With the pictures removed, set down all of the entries below exactly.
Top of Study material
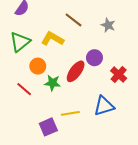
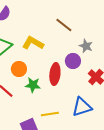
brown line: (73, 20) -> (64, 25), moved
gray star: (108, 25) -> (86, 46), moved
red ellipse: (76, 71) -> (55, 74), turned -30

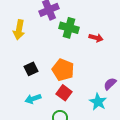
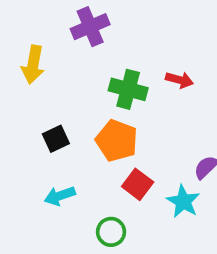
green cross: (69, 28) -> (128, 89), moved
red square: (64, 93) -> (138, 184), moved

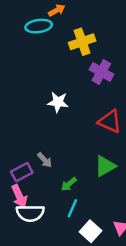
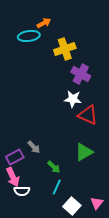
white star: (58, 102) -> (73, 99), moved
green arrow: (69, 184) -> (54, 167), turned -96
white semicircle: (30, 213) -> (22, 191), size x0.7

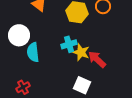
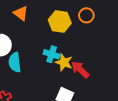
cyan cross: (69, 44) -> (52, 54), turned 35

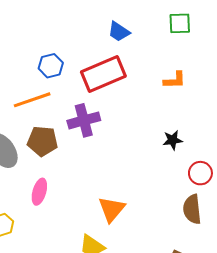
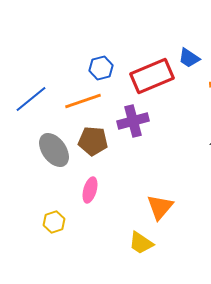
blue trapezoid: (119, 32) -> (189, 58), moved

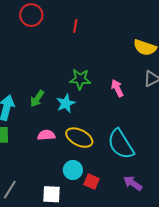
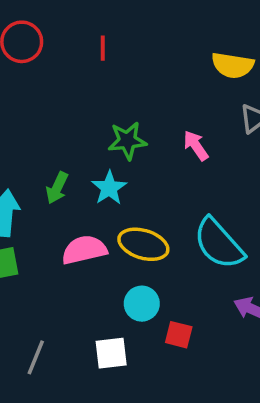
pink semicircle: (46, 135) -> (84, 250), size x1.4
red square: (91, 182) -> (179, 335), moved

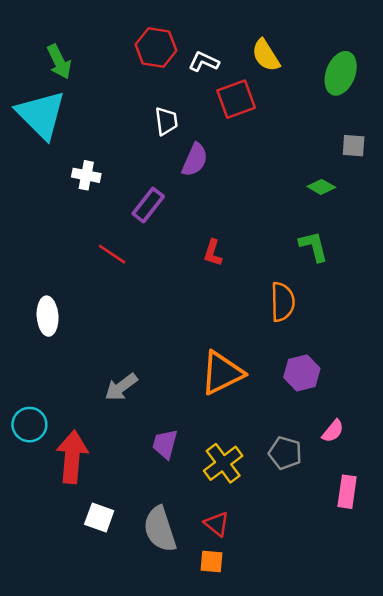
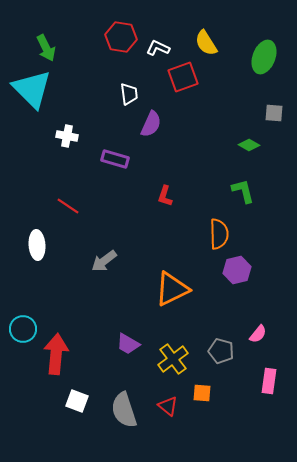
purple rectangle: (148, 205) -> (115, 159), turned 68
red line: (112, 254) -> (68, 206), moved
purple hexagon: (302, 373) -> (237, 270), moved
gray arrow: (121, 387) -> (104, 261), moved
purple trapezoid: (165, 444) -> (128, 344), turned -75
orange square: (212, 561) -> (202, 393), moved

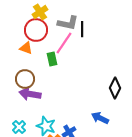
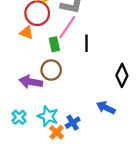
black line: (82, 29) -> (87, 43), moved
brown circle: (25, 79) -> (51, 70), moved

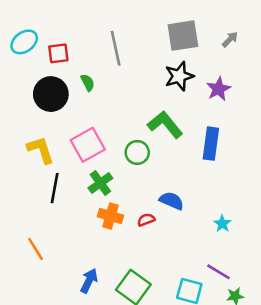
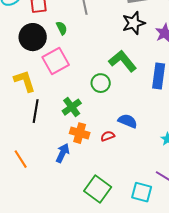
pink square: (88, 145) -> (56, 61), moved
blue arrow: (89, 281) -> (63, 153), moved

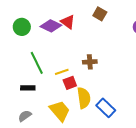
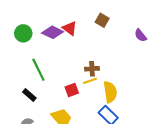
yellow line: (62, 72) -> (90, 81), moved
black rectangle: (28, 88) -> (29, 95), turned 40
yellow semicircle: (84, 98) -> (110, 92), moved

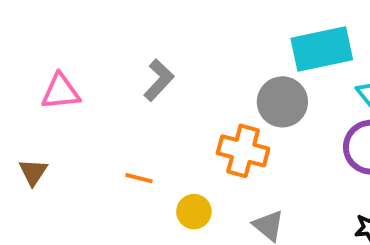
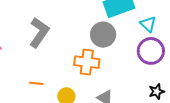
gray L-shape: (159, 80) -> (39, 33), size x1.4

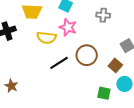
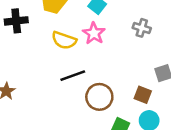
Bottom of Study material
Task answer —
brown line: (73, 20) -> (64, 25), moved
gray star: (108, 25) -> (86, 46), moved
red ellipse: (76, 71) -> (55, 74), turned -30

green cross: (69, 28) -> (128, 89), moved
red square: (64, 93) -> (138, 184), moved

white star: (58, 102) -> (73, 99), moved
green arrow: (69, 184) -> (54, 167), turned -96
white semicircle: (30, 213) -> (22, 191), size x0.7

cyan cross: (69, 44) -> (52, 54), turned 35

blue trapezoid: (119, 32) -> (189, 58), moved

pink semicircle: (46, 135) -> (84, 250), size x1.4
red square: (91, 182) -> (179, 335), moved

purple rectangle: (148, 205) -> (115, 159), turned 68
red line: (112, 254) -> (68, 206), moved
purple hexagon: (302, 373) -> (237, 270), moved
gray arrow: (121, 387) -> (104, 261), moved
purple trapezoid: (165, 444) -> (128, 344), turned -75
orange square: (212, 561) -> (202, 393), moved

black line: (82, 29) -> (87, 43), moved
brown circle: (25, 79) -> (51, 70), moved

pink square: (88, 145) -> (56, 61), moved
blue arrow: (89, 281) -> (63, 153), moved

yellow line: (62, 72) -> (90, 81), moved
black rectangle: (28, 88) -> (29, 95), turned 40
yellow semicircle: (84, 98) -> (110, 92), moved

gray L-shape: (159, 80) -> (39, 33), size x1.4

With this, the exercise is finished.